#### Stored data
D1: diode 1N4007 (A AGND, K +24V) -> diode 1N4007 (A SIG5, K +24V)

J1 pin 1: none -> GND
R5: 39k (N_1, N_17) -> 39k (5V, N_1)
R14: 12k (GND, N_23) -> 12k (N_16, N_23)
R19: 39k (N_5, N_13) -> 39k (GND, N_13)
########
#### Stored data
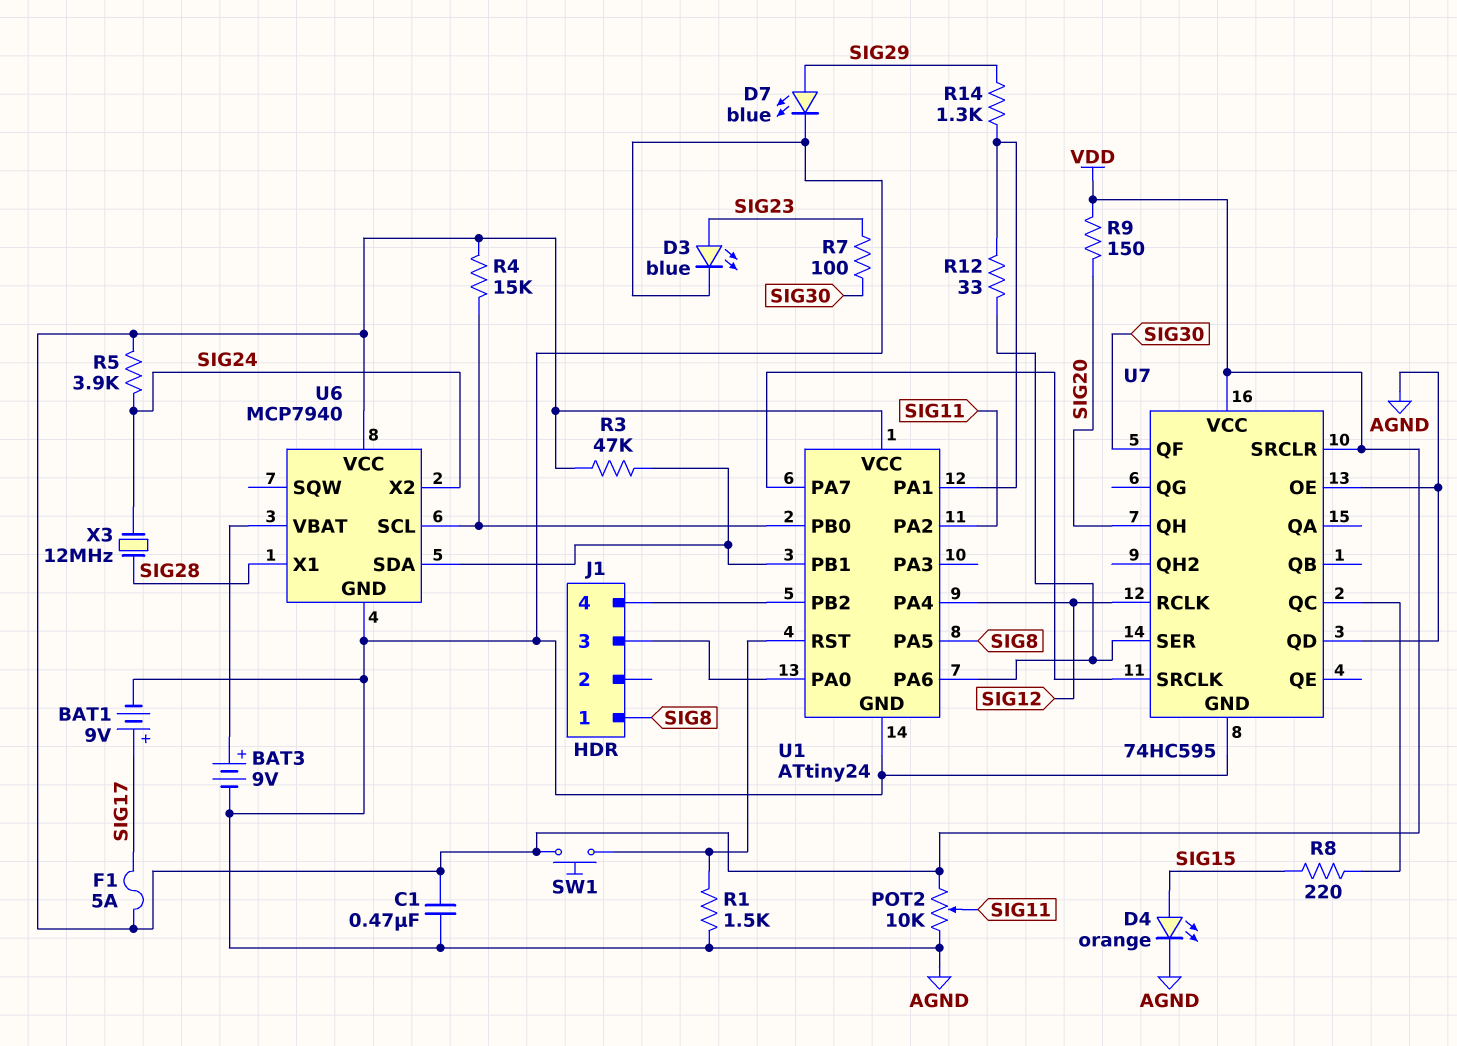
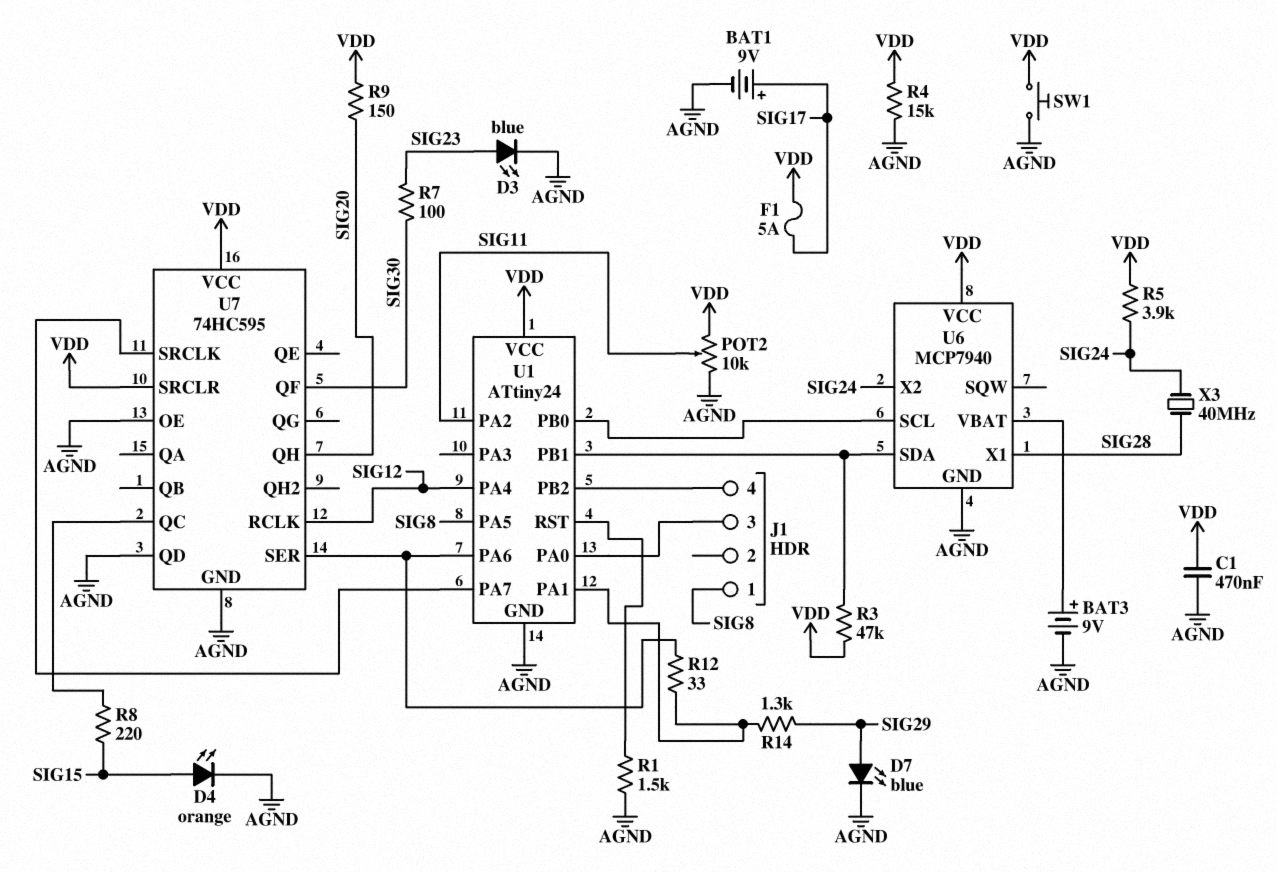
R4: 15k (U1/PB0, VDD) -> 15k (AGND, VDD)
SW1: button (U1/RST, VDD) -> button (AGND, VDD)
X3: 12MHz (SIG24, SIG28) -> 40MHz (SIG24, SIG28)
########
#### Stored data
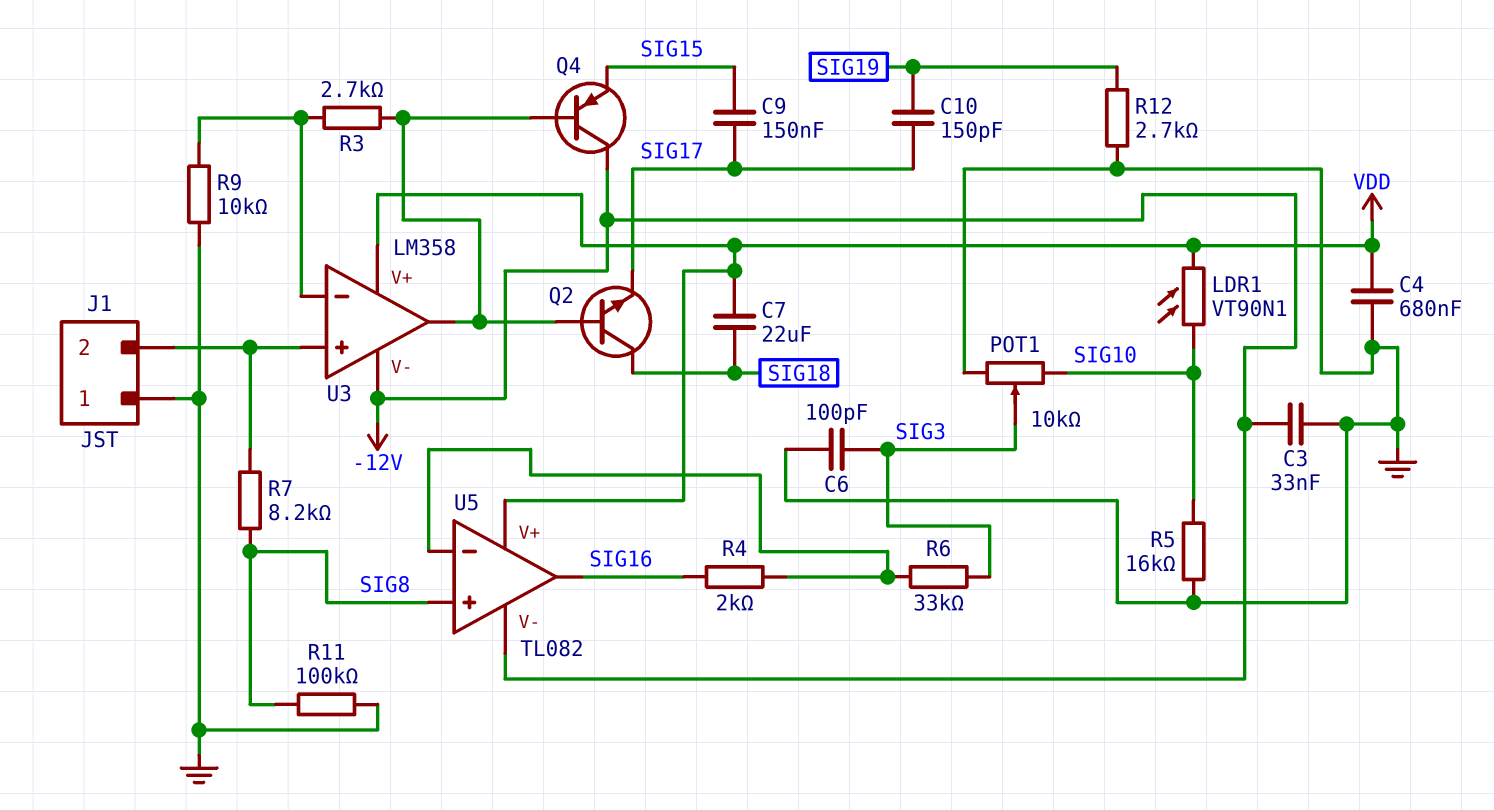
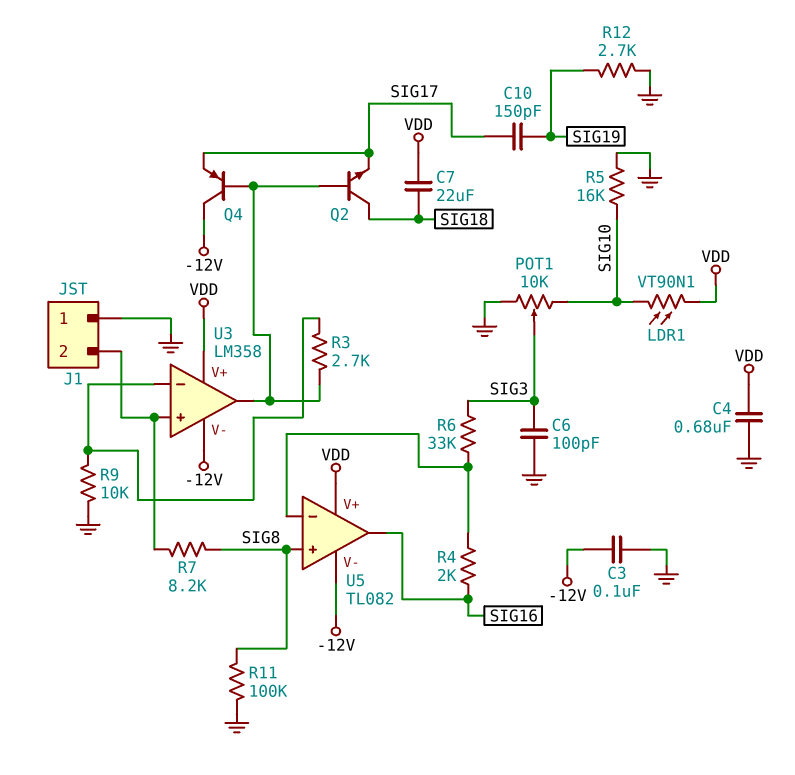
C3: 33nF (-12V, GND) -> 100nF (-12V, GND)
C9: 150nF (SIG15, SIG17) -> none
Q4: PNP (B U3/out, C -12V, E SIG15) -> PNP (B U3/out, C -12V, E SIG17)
########
In the entries above, the lines from the one bearing "D1: diode 1N4007" up to and including the one bearing "R19: 39k (N_5, N_13) -> 39k (GND, N_13)" should be transcribed exactly; no other line is wanted.

D1: diode 1N4007 (A AGND, K +24V) -> diode 1N4007 (A SIG5, K +24V)

J1 pin 1: none -> GND
R5: 39k (N_1, N_17) -> 39k (5V, N_1)
R14: 12k (GND, N_23) -> 12k (N_16, N_23)
R19: 39k (N_5, N_13) -> 39k (GND, N_13)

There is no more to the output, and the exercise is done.